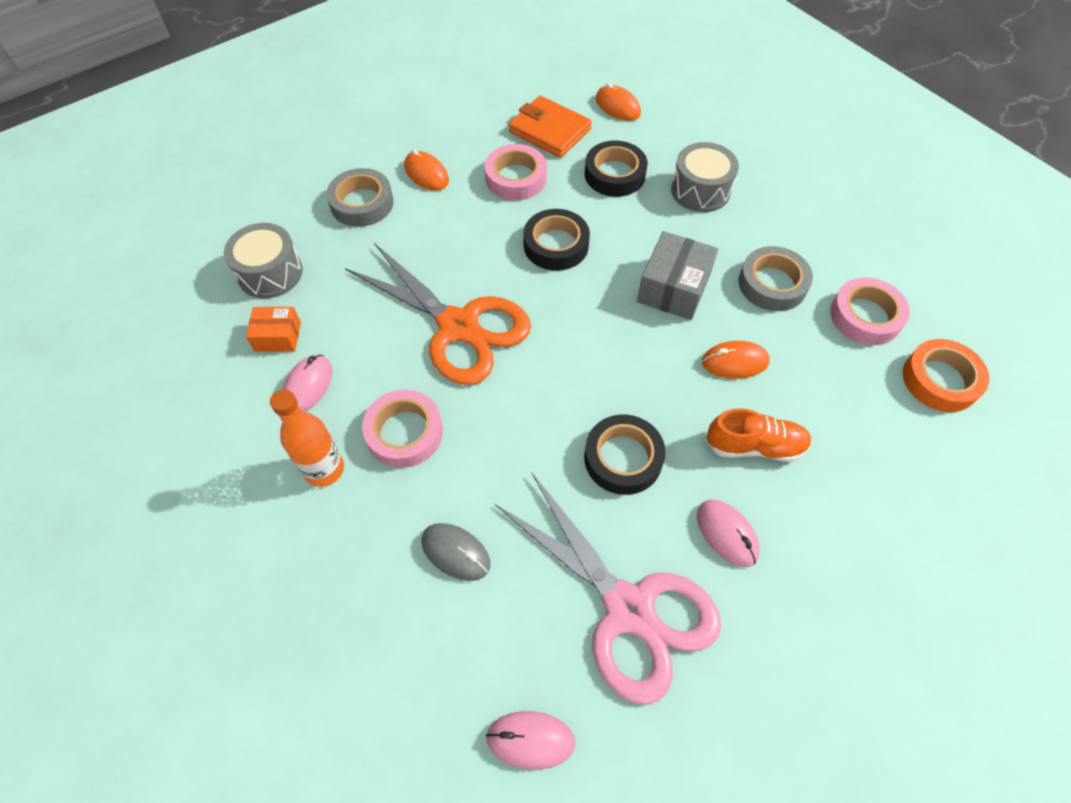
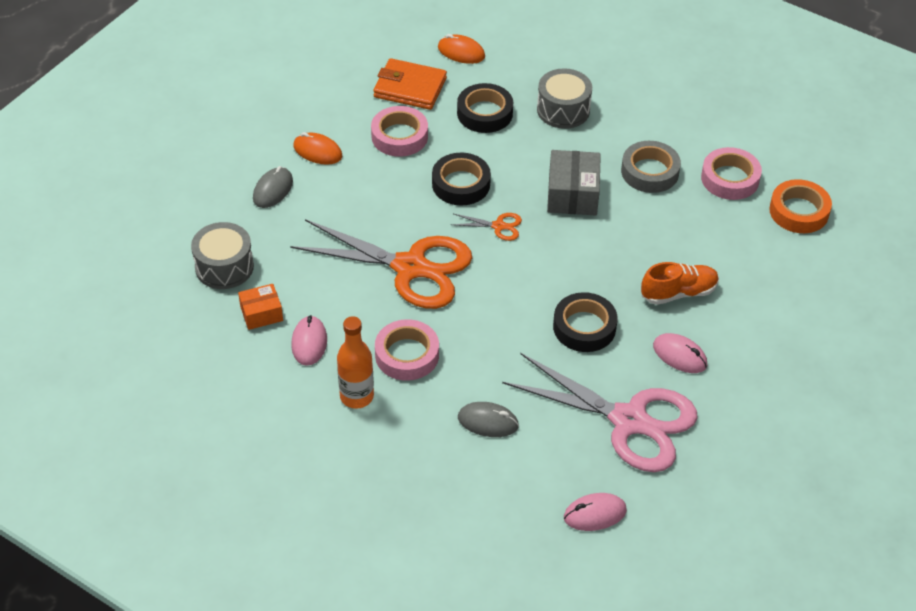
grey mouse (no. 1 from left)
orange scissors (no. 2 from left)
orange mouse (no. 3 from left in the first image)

--------------------------------------------------

• _WORK TO COMPLETE_: Once the pictures are set aside, the remaining data must be transcribed exactly.

• _SOLVED EXERCISE_:
grey mouse (no. 1 from left)
orange scissors (no. 2 from left)
orange mouse (no. 3 from left in the first image)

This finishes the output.